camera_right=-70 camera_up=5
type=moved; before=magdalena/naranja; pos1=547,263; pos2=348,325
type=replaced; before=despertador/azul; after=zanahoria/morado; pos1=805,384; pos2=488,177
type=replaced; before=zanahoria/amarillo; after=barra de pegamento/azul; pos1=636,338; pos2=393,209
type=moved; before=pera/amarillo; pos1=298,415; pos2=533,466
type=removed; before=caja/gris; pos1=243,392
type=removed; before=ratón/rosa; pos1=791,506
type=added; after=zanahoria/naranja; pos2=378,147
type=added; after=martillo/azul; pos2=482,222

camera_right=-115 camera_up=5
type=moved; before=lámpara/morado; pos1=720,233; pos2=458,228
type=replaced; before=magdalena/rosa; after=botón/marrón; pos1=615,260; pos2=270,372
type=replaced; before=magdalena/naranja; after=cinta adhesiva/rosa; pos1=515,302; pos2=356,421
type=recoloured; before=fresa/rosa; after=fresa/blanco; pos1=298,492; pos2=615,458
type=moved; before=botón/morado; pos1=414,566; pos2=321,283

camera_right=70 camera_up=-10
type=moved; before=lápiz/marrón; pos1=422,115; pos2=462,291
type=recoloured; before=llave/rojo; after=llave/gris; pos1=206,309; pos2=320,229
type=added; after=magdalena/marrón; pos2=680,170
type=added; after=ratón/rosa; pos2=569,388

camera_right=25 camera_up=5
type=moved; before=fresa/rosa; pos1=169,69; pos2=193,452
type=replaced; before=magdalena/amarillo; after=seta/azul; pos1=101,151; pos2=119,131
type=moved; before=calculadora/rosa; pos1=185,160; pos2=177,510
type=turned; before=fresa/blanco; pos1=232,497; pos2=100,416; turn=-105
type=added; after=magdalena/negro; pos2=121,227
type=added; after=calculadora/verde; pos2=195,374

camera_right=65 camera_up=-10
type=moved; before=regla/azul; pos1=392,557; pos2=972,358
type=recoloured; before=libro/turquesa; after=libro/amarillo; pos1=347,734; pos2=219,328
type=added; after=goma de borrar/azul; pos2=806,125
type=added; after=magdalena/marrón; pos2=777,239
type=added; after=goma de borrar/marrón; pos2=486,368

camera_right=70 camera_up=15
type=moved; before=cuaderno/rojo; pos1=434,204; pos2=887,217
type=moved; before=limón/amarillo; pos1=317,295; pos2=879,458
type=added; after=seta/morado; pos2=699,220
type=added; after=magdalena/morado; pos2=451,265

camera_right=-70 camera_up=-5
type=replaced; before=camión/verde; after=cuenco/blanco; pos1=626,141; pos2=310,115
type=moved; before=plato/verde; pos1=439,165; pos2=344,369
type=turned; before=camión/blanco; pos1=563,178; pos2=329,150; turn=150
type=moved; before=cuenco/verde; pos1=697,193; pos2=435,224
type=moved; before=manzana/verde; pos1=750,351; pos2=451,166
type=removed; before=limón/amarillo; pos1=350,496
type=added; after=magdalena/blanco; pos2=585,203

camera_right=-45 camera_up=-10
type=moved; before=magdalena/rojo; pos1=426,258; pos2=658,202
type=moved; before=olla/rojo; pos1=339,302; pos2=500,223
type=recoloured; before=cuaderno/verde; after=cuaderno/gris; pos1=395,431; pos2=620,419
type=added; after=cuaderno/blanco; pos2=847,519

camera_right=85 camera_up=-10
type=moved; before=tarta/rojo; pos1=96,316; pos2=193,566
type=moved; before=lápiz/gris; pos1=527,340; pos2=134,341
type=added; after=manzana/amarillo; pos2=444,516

= = = = =

=== What the exercise asks ===
Up to and including the line with "type=added; after=zanahoria/naranja; pos2=378,147", output every line of the records above exactly, starting from the first; output nothing else.

=== Written answer ===
camera_right=-70 camera_up=5
type=moved; before=magdalena/naranja; pos1=547,263; pos2=348,325
type=replaced; before=despertador/azul; after=zanahoria/morado; pos1=805,384; pos2=488,177
type=replaced; before=zanahoria/amarillo; after=barra de pegamento/azul; pos1=636,338; pos2=393,209
type=moved; before=pera/amarillo; pos1=298,415; pos2=533,466
type=removed; before=caja/gris; pos1=243,392
type=removed; before=ratón/rosa; pos1=791,506
type=added; after=zanahoria/naranja; pos2=378,147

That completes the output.